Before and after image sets
____

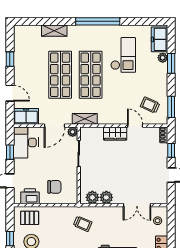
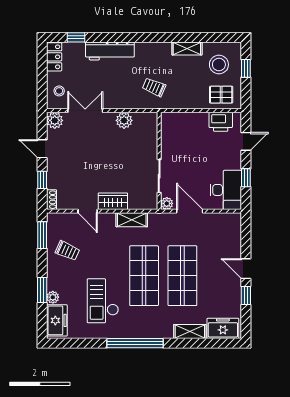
door: (10, 93) -> (246, 269), moved
trolley: (150, 105) -> (67, 251), moved
freezer: (26, 116) -> (223, 328), moved, turned 180
shelving: (85, 119) -> (132, 220), moved
door: (54, 126) -> (190, 211), hinge flipped
chair: (54, 187) -> (190, 134), removed
plant: (92, 197) -> (55, 120), moved

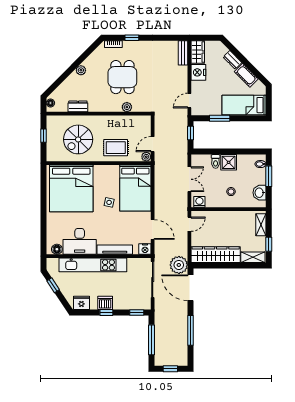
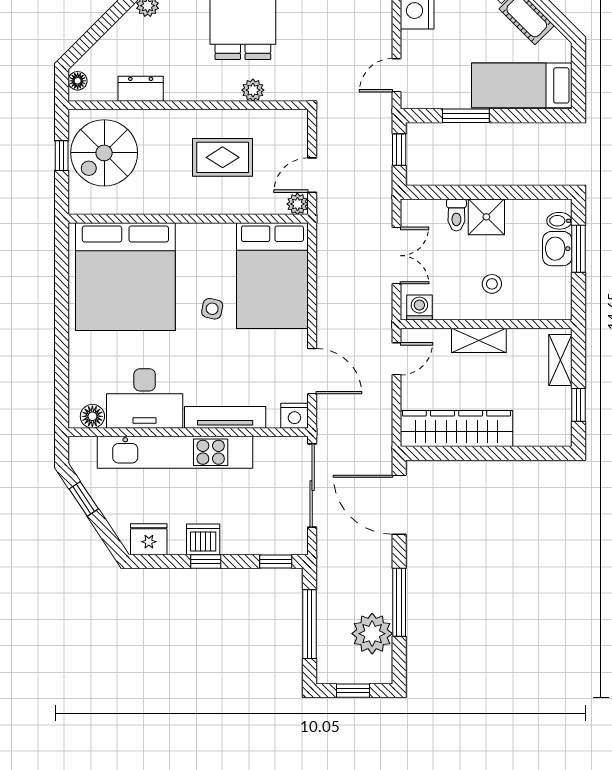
spiral stairs: (78, 139) -> (104, 153), moved
rug: (116, 148) -> (223, 157), moved
washbasin: (260, 193) -> (557, 249), moved
shelving: (253, 257) -> (479, 340), moved
plant: (179, 265) -> (372, 634), moved

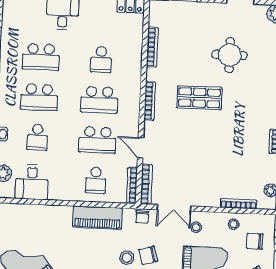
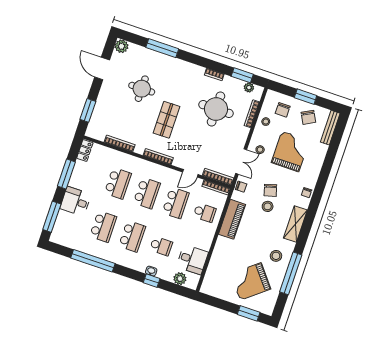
school desk: (101, 60) -> (118, 183), width x1.85
round table: (231, 157) -> (216, 109), added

____

Would you please give the number of lines in the data above that contain the string "plant"? Reply with that number only.

§ OUTPUT FOR THIS TASK: 2